* Task prompt
Reproduce, without any change, the rows from the line containing "Locate an element" through the line containing "drew (236, 1195)", including both of those lines.

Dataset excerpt

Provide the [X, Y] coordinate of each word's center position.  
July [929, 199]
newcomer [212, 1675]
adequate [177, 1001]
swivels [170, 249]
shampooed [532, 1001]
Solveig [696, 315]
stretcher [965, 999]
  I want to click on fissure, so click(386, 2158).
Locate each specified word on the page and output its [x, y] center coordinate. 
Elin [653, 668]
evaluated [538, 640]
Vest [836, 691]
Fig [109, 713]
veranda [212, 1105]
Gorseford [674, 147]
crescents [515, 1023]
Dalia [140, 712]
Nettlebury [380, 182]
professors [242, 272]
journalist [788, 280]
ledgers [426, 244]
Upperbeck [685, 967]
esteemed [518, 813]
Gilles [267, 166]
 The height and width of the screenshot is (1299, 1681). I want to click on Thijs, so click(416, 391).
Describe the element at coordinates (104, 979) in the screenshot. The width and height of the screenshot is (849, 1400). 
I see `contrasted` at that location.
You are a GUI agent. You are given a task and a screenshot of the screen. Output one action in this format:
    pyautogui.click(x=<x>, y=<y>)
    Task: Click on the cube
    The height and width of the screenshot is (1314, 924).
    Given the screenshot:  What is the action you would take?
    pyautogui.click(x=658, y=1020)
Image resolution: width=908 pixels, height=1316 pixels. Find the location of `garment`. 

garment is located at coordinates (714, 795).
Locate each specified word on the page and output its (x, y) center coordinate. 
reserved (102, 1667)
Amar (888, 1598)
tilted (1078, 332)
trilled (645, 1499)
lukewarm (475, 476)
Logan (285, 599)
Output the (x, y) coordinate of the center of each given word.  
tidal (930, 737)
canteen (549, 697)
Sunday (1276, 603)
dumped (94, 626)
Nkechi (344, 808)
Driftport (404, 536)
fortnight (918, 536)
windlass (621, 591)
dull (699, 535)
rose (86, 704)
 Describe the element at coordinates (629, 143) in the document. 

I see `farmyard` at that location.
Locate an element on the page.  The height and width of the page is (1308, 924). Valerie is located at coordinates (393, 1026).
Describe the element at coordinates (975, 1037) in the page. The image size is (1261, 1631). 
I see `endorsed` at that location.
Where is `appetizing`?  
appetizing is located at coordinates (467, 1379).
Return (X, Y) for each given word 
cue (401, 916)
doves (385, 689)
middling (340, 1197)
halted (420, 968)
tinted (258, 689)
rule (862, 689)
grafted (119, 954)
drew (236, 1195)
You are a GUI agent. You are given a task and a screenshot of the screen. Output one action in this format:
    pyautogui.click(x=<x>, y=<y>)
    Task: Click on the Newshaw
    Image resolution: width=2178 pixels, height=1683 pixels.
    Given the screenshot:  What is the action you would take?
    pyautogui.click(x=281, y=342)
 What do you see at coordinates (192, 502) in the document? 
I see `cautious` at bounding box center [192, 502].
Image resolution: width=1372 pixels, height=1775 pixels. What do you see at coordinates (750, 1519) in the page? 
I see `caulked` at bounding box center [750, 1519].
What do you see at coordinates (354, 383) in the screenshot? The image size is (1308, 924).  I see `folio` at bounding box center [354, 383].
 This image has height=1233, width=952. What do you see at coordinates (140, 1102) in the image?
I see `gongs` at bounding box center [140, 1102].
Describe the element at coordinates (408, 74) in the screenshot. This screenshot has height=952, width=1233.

* Output of the exercise
Locate an element on the page.  The height and width of the page is (1308, 924). Valerie is located at coordinates (393, 1026).
Describe the element at coordinates (975, 1037) in the page. The image size is (1261, 1631). 
I see `endorsed` at that location.
Where is `appetizing`?  
appetizing is located at coordinates (467, 1379).
Return (X, Y) for each given word 
cue (401, 916)
doves (385, 689)
middling (340, 1197)
halted (420, 968)
tinted (258, 689)
rule (862, 689)
grafted (119, 954)
drew (236, 1195)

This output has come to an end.